■ Input data ■
+===+
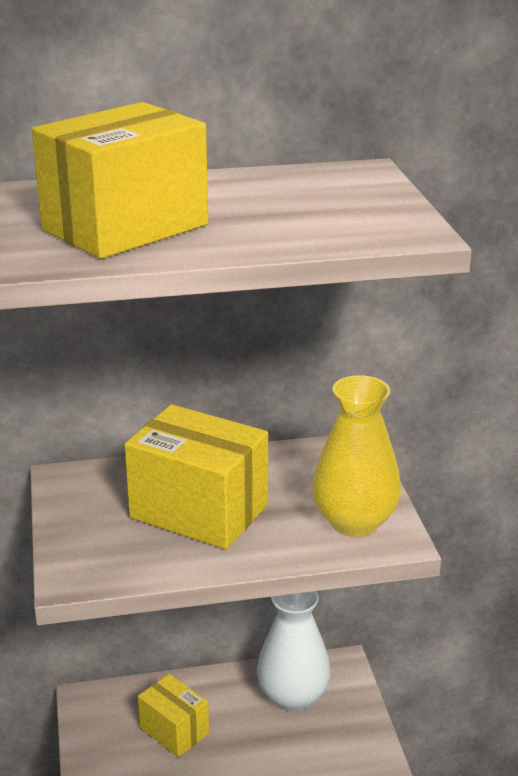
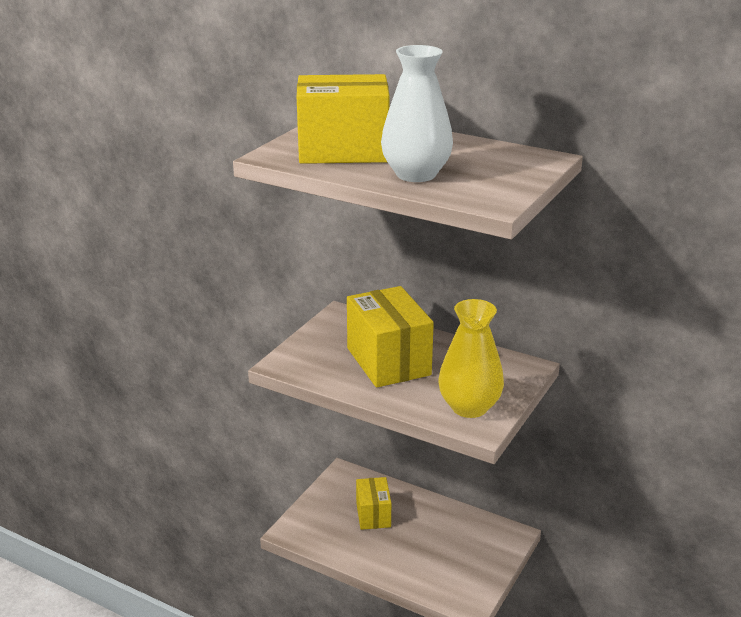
camera: 40 degrees right, 0 degrees up
(293, 696) = (461, 535): white vase -> white vase (416, 174)

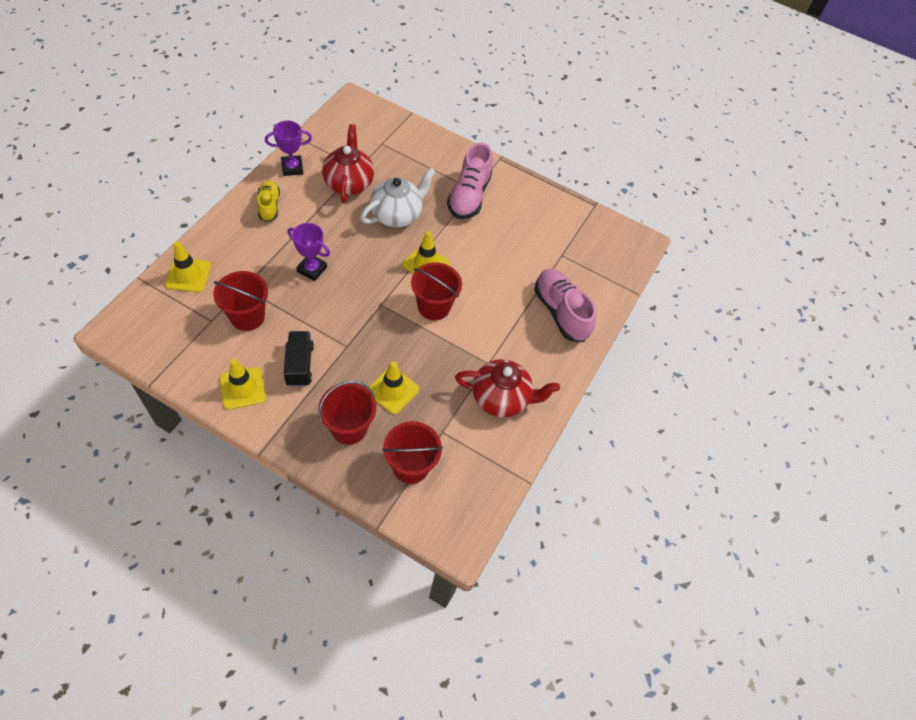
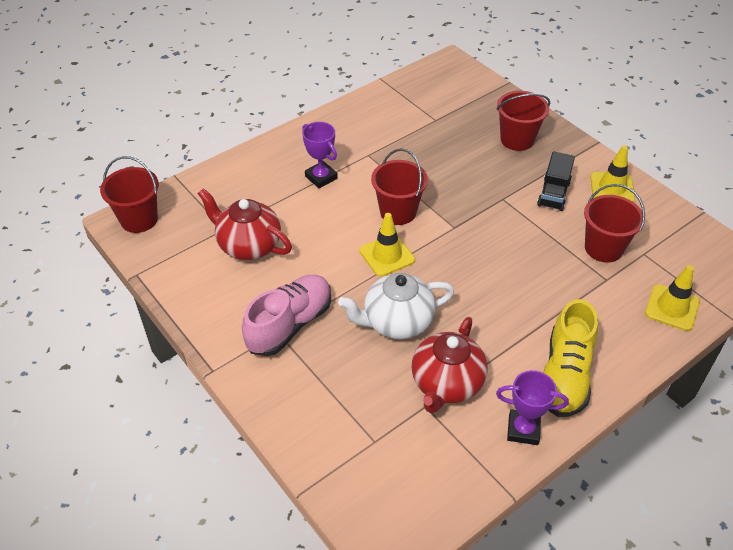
camera: 150 degrees left, 10 degrees down
(269, 206) = (565, 375): yellow shoe -> yellow shoe, size x1.65
(312, 269) = (523, 280): purple trophy -> purple trophy (321, 177)
(392, 390) = (468, 155): yellow traffic cone -> none
(410, 466) = (471, 106): red bucket -> red bucket (139, 219)
(501, 398) = (371, 128): red teapot -> red teapot (248, 245)
(561, 312) = (267, 177): pink shoe -> none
+===+
■ Aim of the task ■
Which lines run from the one containing "(392, 390) = (468, 155): yellow" to the end of the records? Transcribe exactly those, both ends included.

■ Task solution ■
(392, 390) = (468, 155): yellow traffic cone -> none
(410, 466) = (471, 106): red bucket -> red bucket (139, 219)
(501, 398) = (371, 128): red teapot -> red teapot (248, 245)
(561, 312) = (267, 177): pink shoe -> none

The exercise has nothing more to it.